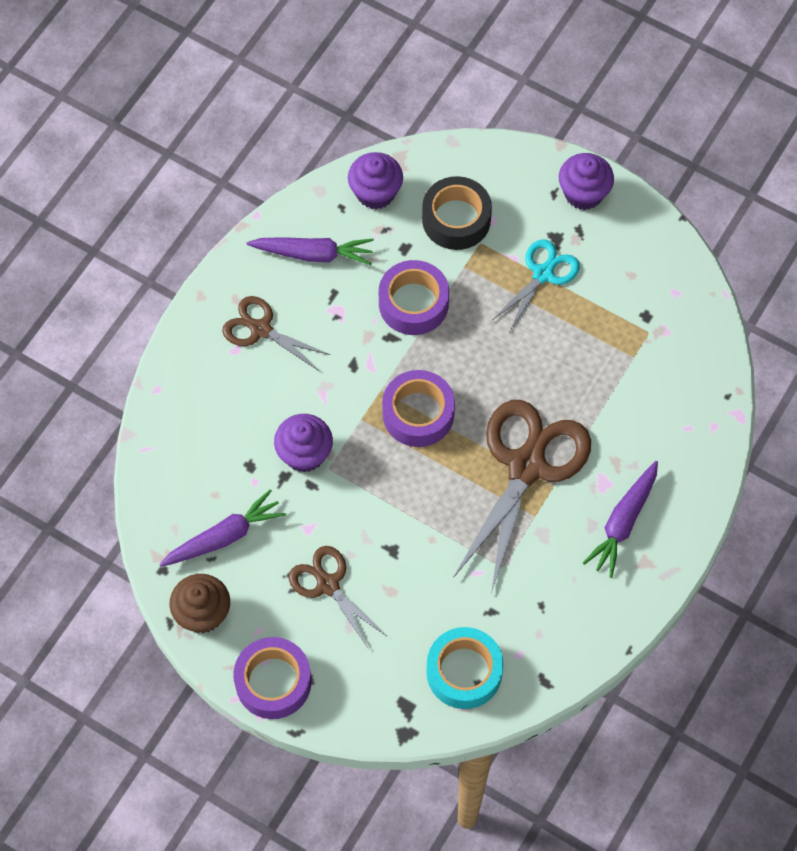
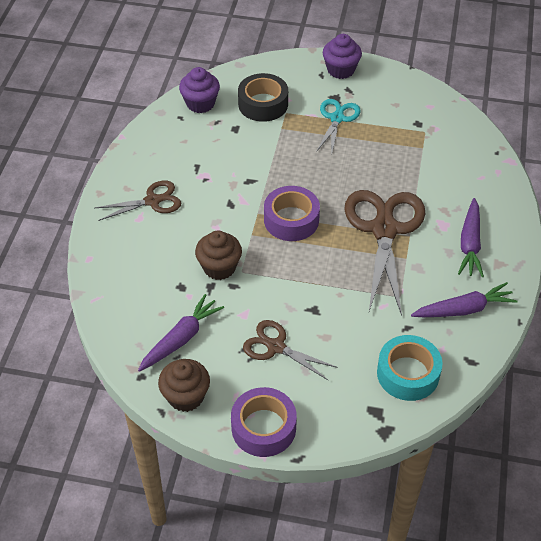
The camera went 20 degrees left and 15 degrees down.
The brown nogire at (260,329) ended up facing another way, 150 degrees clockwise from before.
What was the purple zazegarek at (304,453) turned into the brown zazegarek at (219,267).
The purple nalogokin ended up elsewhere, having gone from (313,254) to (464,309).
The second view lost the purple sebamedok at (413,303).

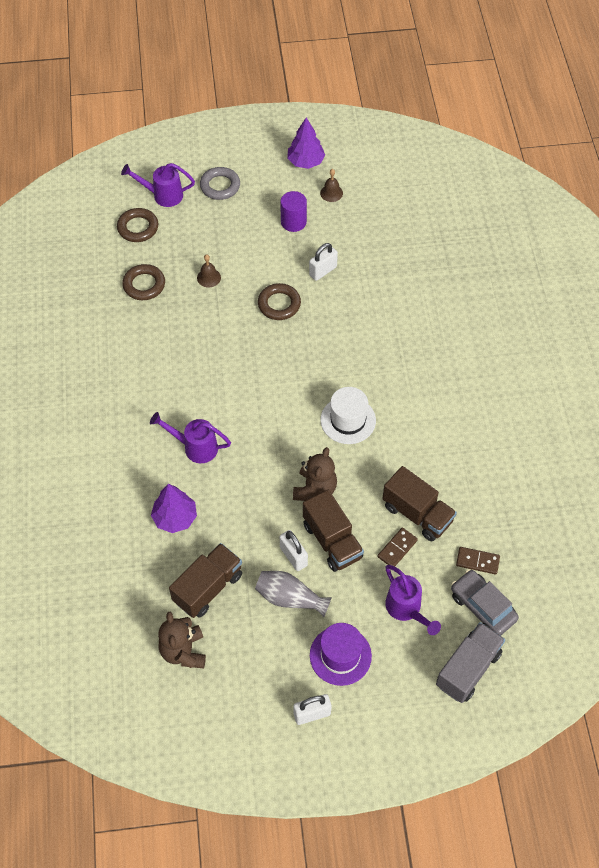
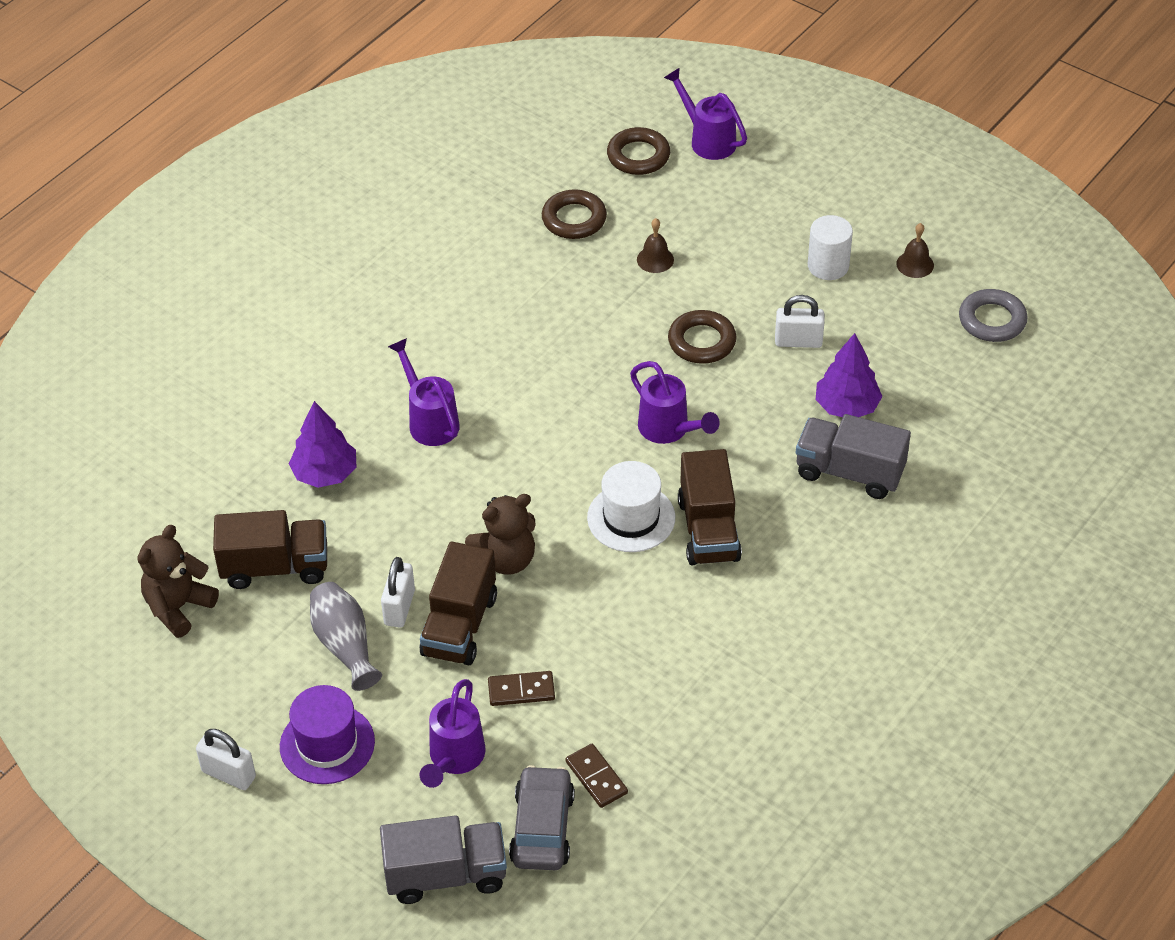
The camera went 45 degrees right and 10 degrees down.
The second view gained the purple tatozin at (669,430).
The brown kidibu ended up elsewhere, having gone from (417,514) to (708,530).
The second view gained the grey kidibu at (849,472).
What was the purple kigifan at (293,222) turned into the white kigifan at (828,266).
The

WHAT TO DO: Please write out exactly, and only, the lines from the beginning of the entries through the line containing "The purple nalogokin", including both and skipping all pictures.

COMPLETED TASK:
The camera went 20 degrees left and 15 degrees down.
The brown nogire at (260,329) ended up facing another way, 150 degrees clockwise from before.
What was the purple zazegarek at (304,453) turned into the brown zazegarek at (219,267).
The purple nalogokin ended up elsewhere, having gone from (313,254) to (464,309).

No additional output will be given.